[Source data]
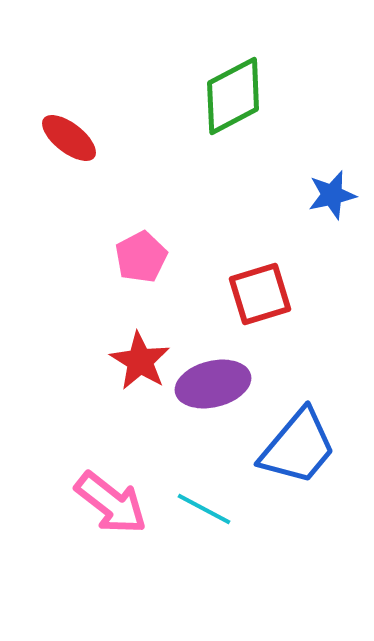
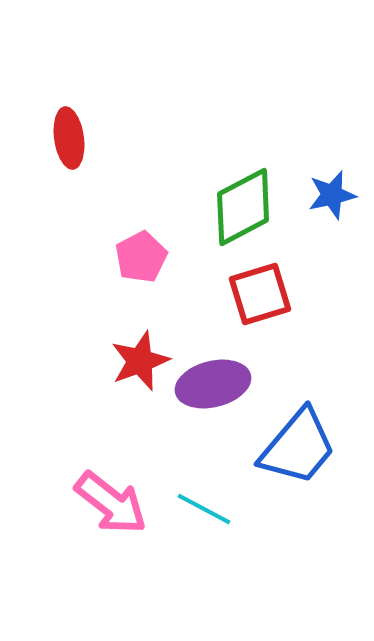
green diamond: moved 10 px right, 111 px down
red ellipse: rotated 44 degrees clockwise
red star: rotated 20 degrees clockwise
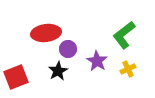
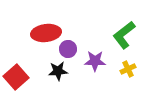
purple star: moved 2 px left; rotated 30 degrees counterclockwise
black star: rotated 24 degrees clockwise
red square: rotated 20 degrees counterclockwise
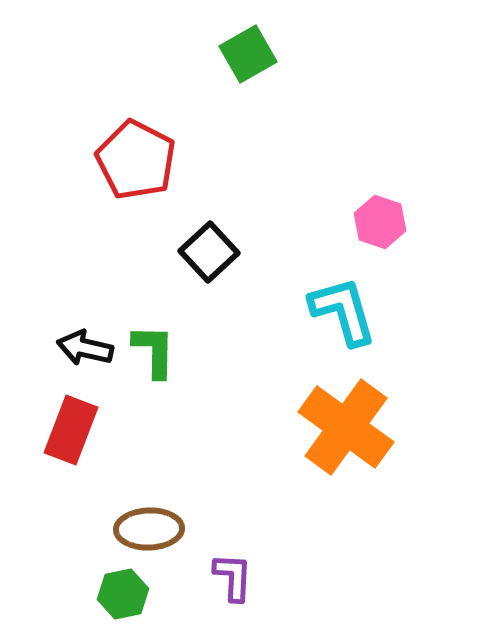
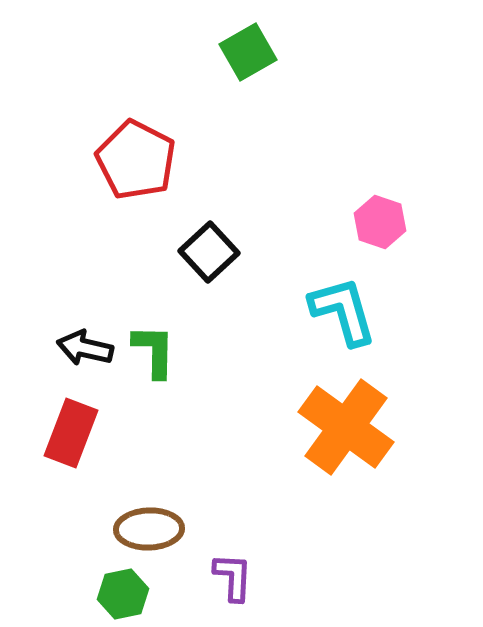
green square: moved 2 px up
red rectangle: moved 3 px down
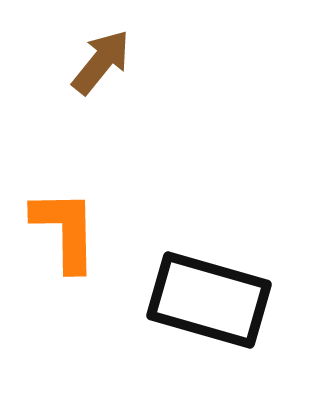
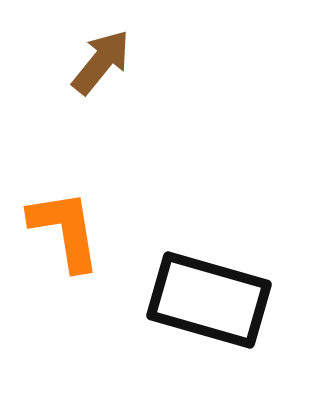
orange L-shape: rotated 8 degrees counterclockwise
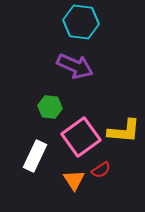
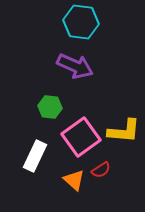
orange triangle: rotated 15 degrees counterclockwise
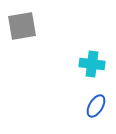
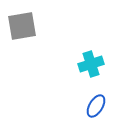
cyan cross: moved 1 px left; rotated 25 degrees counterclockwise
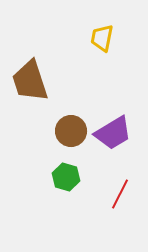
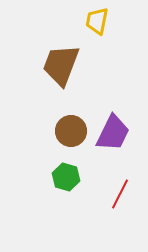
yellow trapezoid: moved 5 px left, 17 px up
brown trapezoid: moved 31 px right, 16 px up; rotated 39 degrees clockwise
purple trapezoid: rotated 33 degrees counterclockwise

[Instructions to follow]
Can you change every "rotated" to "turned" in the data above, keeping all other text the same and leaving the pictures out?

[Result]
green diamond: moved 10 px right, 111 px down
red ellipse: turned 44 degrees clockwise
red star: turned 20 degrees clockwise
purple star: moved 2 px left; turned 30 degrees counterclockwise
black star: turned 24 degrees clockwise
red square: turned 20 degrees counterclockwise
green square: moved 2 px up
red rectangle: moved 3 px down
orange L-shape: turned 8 degrees counterclockwise
orange triangle: turned 15 degrees counterclockwise
cyan cross: moved 1 px left; turned 25 degrees counterclockwise
yellow trapezoid: moved 5 px left, 17 px up
brown trapezoid: moved 31 px right, 16 px up; turned 39 degrees clockwise
purple trapezoid: turned 33 degrees counterclockwise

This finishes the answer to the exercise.